▶ AIM:
Show every line of the material that contains the string "kern".

START MATERIALS PROVIDED

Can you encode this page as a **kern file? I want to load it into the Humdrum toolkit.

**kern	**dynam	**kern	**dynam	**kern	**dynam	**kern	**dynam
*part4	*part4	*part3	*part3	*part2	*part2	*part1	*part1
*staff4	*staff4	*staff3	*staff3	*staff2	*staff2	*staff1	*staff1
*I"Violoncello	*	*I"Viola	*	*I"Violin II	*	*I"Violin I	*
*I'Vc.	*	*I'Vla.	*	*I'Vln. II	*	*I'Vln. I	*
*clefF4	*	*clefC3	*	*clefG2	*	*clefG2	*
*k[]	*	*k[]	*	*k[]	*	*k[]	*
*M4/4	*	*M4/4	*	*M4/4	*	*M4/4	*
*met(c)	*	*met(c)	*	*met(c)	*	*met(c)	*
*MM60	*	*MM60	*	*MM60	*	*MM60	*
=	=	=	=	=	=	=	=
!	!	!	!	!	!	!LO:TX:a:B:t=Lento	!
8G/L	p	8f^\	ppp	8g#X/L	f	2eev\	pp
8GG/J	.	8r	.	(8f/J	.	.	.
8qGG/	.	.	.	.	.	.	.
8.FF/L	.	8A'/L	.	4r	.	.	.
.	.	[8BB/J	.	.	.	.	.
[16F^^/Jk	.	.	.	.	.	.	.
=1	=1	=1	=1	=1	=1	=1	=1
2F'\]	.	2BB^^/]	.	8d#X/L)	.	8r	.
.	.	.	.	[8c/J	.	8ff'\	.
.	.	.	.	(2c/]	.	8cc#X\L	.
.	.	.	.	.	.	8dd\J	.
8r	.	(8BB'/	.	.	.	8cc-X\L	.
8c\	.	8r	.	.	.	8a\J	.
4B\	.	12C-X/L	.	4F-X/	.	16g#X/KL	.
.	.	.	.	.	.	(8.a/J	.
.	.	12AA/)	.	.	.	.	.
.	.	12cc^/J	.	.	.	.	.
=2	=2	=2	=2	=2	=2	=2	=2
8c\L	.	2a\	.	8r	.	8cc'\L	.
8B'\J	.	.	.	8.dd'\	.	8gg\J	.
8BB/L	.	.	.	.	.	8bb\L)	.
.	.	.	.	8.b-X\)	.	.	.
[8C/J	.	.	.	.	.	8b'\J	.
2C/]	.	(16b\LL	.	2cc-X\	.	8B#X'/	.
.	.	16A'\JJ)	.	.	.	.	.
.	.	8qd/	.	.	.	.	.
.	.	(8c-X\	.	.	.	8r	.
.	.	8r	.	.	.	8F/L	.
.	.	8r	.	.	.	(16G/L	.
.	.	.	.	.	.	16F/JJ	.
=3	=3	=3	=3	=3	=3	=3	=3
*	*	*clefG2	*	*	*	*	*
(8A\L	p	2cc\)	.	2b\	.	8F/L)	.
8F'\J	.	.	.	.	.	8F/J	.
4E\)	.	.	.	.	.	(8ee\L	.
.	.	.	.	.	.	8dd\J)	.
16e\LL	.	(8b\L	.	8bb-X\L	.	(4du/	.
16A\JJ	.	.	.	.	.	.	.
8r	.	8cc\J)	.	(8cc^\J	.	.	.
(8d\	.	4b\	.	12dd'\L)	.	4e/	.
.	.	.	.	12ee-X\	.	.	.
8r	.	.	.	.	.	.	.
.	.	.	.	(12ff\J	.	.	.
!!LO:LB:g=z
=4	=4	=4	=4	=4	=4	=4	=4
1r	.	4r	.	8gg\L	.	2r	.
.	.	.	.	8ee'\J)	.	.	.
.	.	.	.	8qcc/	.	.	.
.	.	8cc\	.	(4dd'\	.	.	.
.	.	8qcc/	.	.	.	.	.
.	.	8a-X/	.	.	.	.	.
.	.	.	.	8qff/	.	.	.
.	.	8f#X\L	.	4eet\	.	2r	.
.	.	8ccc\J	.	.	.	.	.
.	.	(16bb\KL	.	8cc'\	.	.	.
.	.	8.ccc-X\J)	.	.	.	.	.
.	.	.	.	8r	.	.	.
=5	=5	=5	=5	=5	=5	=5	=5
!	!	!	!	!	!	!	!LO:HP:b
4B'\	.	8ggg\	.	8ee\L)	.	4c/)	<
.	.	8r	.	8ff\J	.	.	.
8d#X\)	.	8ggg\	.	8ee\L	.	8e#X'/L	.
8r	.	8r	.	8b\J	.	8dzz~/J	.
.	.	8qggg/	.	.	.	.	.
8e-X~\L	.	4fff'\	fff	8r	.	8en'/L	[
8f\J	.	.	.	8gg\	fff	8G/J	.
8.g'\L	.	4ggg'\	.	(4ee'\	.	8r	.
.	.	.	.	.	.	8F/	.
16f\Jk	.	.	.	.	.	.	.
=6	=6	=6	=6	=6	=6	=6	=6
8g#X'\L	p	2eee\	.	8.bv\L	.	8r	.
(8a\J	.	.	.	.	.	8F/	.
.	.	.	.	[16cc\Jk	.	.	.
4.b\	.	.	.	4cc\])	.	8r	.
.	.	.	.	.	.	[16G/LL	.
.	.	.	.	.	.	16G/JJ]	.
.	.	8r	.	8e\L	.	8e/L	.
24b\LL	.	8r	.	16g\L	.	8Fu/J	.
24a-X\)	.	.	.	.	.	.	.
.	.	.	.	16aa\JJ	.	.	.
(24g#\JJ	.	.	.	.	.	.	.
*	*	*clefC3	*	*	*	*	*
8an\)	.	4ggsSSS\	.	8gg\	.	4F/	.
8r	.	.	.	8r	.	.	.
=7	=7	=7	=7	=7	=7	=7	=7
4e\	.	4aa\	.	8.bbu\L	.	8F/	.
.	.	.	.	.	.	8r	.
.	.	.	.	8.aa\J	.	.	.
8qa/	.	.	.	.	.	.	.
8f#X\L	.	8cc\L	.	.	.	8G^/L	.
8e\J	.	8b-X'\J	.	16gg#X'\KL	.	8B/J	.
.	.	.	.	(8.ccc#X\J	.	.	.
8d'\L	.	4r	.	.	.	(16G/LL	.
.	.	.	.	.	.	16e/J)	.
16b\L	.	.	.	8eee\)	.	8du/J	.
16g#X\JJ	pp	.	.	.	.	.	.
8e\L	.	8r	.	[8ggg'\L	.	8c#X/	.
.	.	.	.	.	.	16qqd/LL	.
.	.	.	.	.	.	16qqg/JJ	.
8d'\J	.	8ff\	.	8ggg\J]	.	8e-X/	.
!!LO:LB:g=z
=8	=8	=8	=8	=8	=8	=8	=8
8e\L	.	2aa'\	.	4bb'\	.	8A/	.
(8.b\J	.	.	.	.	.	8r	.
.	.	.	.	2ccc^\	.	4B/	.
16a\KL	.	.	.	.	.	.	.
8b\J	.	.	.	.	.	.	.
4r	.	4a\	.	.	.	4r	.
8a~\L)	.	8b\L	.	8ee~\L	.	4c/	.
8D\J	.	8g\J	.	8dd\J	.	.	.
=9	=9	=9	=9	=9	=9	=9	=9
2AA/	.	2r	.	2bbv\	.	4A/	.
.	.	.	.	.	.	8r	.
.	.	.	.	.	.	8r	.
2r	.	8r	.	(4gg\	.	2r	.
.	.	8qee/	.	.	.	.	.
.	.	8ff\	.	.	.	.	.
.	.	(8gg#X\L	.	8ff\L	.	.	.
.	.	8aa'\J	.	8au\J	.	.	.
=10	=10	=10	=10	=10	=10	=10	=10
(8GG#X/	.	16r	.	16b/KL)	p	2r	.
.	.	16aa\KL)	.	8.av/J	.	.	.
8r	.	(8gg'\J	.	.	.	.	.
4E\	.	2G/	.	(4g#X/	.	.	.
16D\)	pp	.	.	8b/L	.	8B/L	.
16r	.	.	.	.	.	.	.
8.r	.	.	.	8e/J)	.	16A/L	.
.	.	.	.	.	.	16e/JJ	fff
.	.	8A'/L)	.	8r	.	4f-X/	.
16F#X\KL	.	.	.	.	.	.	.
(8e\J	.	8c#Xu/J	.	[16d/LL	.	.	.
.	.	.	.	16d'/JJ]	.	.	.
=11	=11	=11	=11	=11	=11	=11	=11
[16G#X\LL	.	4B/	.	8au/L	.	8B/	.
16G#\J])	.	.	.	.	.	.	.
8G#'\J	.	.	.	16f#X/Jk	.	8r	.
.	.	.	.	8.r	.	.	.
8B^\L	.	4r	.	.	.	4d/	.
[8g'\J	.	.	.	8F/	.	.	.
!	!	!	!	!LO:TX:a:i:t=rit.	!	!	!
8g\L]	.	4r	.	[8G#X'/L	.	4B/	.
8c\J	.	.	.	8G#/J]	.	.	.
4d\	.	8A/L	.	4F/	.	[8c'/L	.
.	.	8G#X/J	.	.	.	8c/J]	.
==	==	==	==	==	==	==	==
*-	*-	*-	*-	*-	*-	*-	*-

END MATERIALS PROVIDED

▶ RESPONSE:
Can you encode this page as a **kern file? I want to load it into the Humdrum toolkit.
**kern	**dynam	**kern	**dynam	**kern	**dynam	**kern	**dynam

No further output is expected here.